(Beginning of TASK DATA)
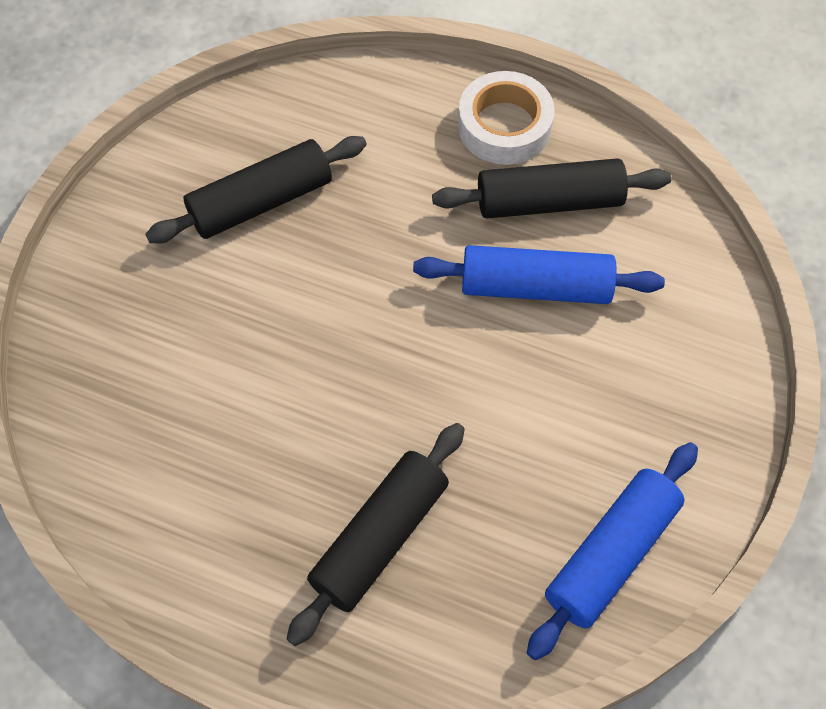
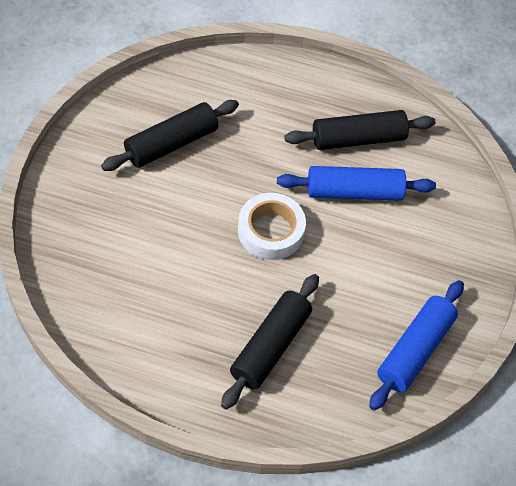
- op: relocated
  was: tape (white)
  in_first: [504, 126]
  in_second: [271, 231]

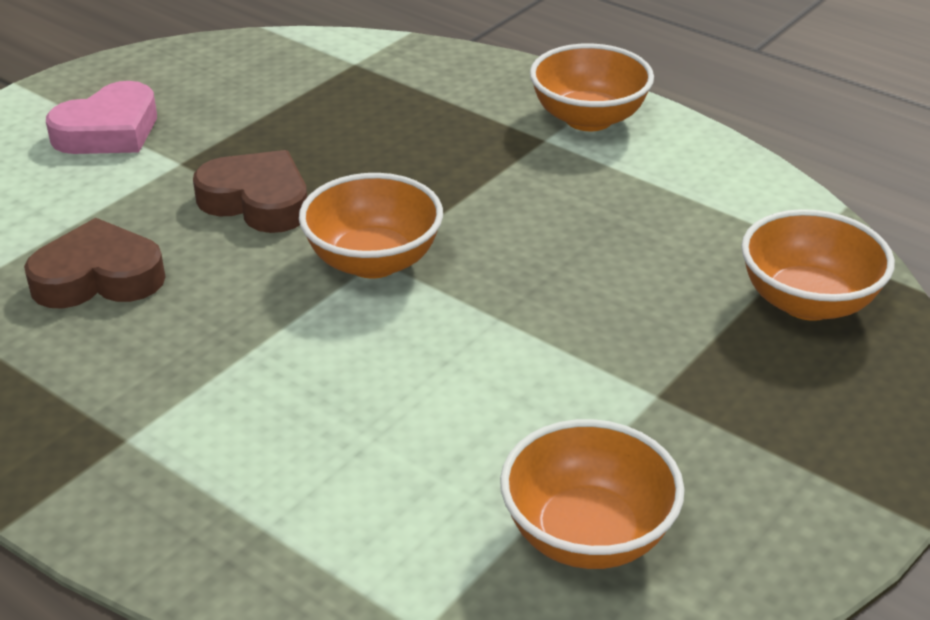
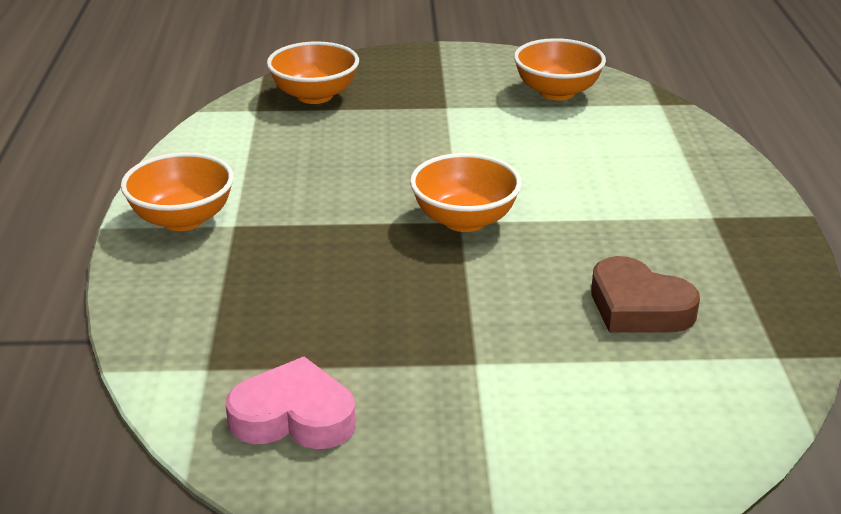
- op: relocated
  was: heart (pink)
  in_first: [109, 131]
  in_second: [294, 417]
- op: missing
  was: heart (brown)
  in_first: [257, 201]

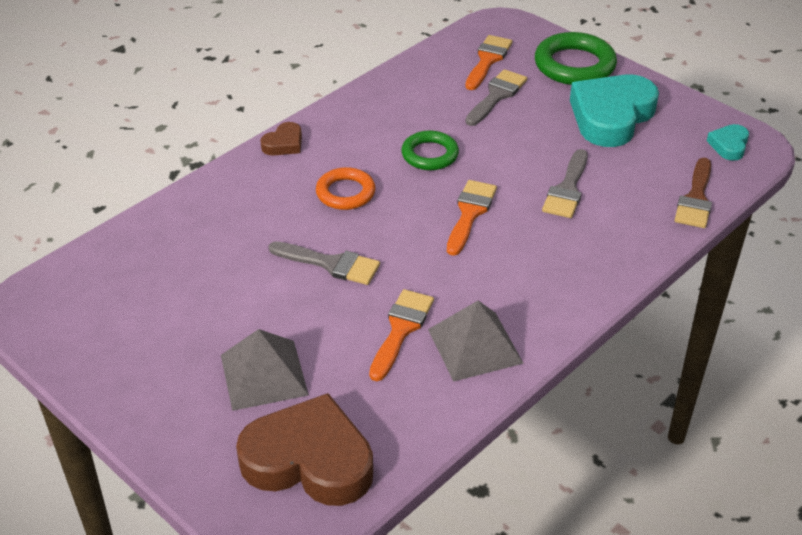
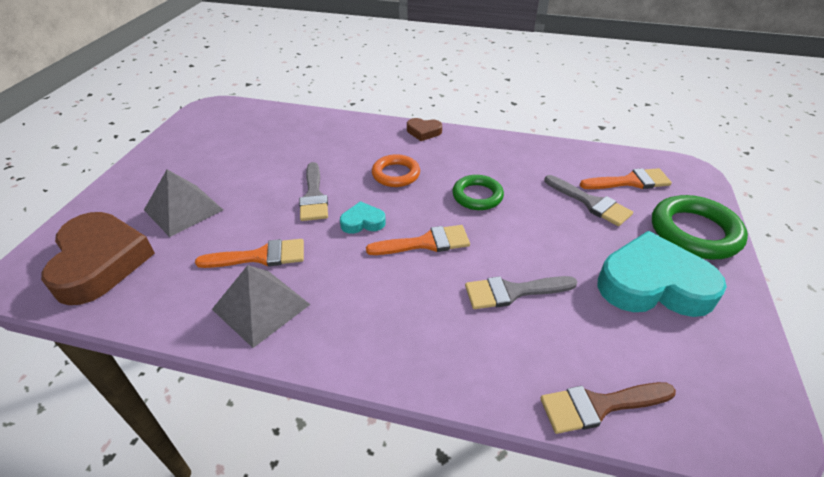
- op: spun
  was: brush (grey)
  in_first: [496, 96]
  in_second: [591, 203]
  clockwise: 45
- op: relocated
  was: heart (turquoise)
  in_first: [729, 145]
  in_second: [362, 222]

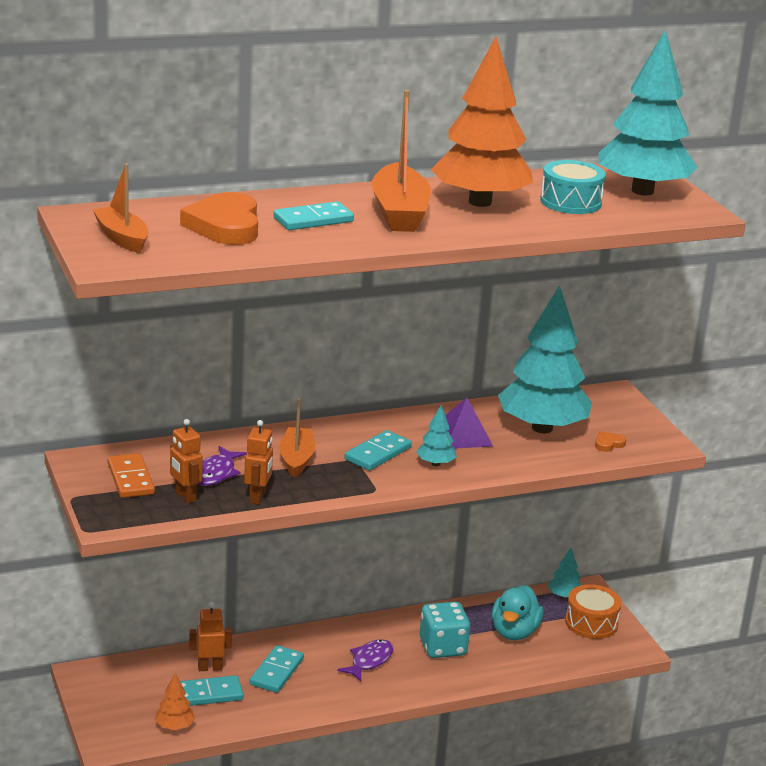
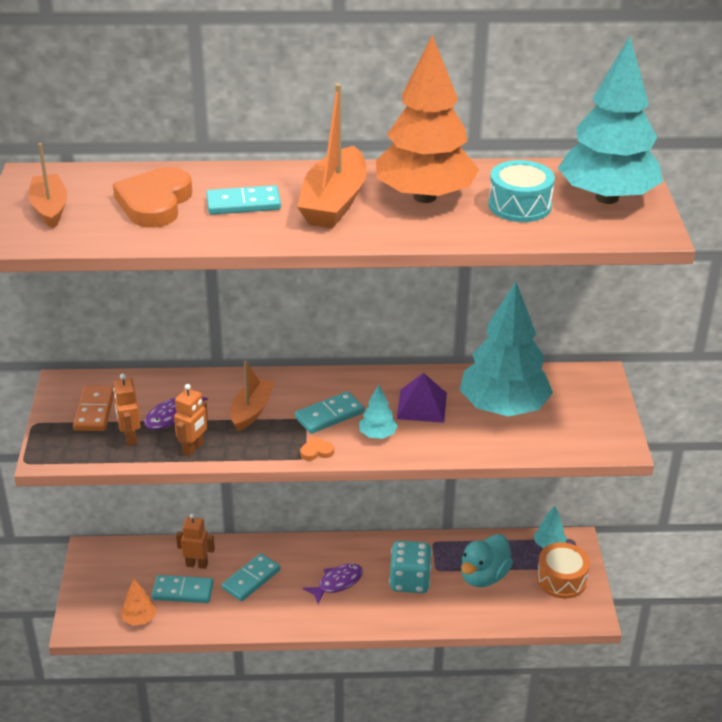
- op: relocated
  was: heart (orange)
  in_first: [608, 444]
  in_second: [316, 451]

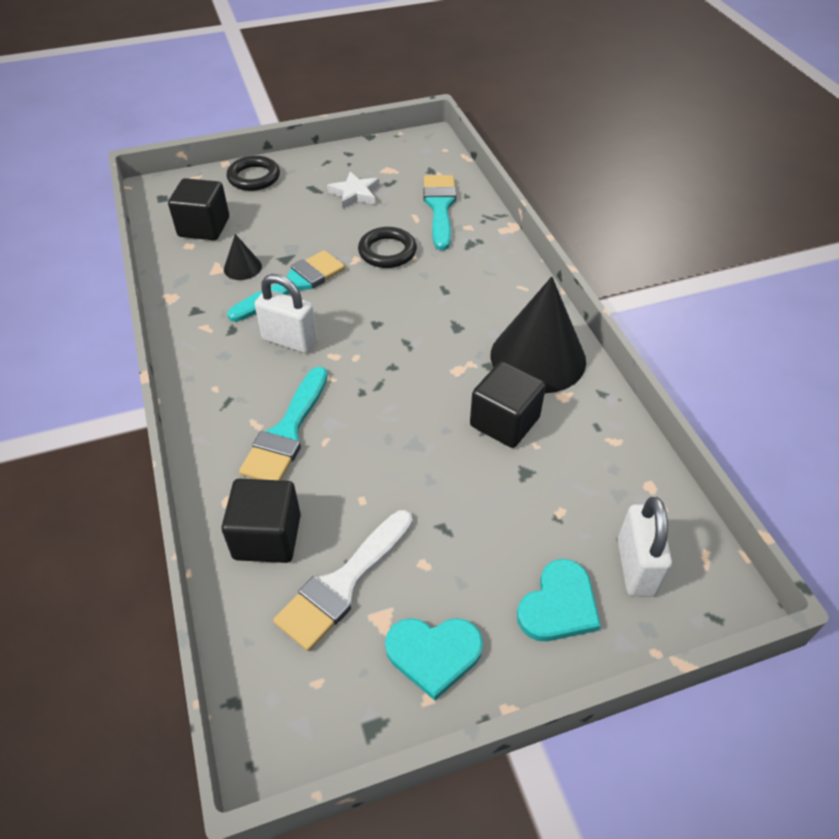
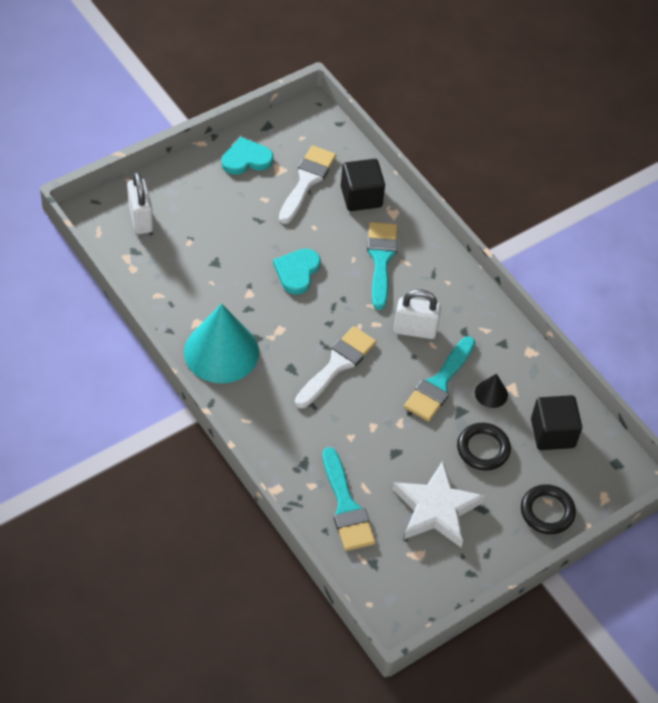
- op: size
  was: star (white)
  in_first: [355, 194]
  in_second: [436, 509]
  ratio: 1.71
- op: relocated
  was: ring (black)
  in_first: [387, 251]
  in_second: [483, 449]
- op: colour
  was: cone (black)
  now: cone (turquoise)
  in_first: [538, 357]
  in_second: [221, 352]
- op: missing
  was: cube (black)
  in_first: [504, 422]
- op: relocated
  was: heart (turquoise)
  in_first: [559, 605]
  in_second: [297, 271]
- op: appeared
  now: brush (white)
  in_second: [337, 365]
(End of TASK DATA)
— EXERCISE PROMPT —
Return the listing exactly as it appears, excluding any image.

— SOLUTION TO THE PROBLEM —
- op: relocated
  was: tape (white)
  in_first: [504, 126]
  in_second: [271, 231]

- op: relocated
  was: heart (pink)
  in_first: [109, 131]
  in_second: [294, 417]
- op: missing
  was: heart (brown)
  in_first: [257, 201]

- op: spun
  was: brush (grey)
  in_first: [496, 96]
  in_second: [591, 203]
  clockwise: 45
- op: relocated
  was: heart (turquoise)
  in_first: [729, 145]
  in_second: [362, 222]

- op: relocated
  was: heart (orange)
  in_first: [608, 444]
  in_second: [316, 451]

- op: size
  was: star (white)
  in_first: [355, 194]
  in_second: [436, 509]
  ratio: 1.71
- op: relocated
  was: ring (black)
  in_first: [387, 251]
  in_second: [483, 449]
- op: colour
  was: cone (black)
  now: cone (turquoise)
  in_first: [538, 357]
  in_second: [221, 352]
- op: missing
  was: cube (black)
  in_first: [504, 422]
- op: relocated
  was: heart (turquoise)
  in_first: [559, 605]
  in_second: [297, 271]
- op: appeared
  now: brush (white)
  in_second: [337, 365]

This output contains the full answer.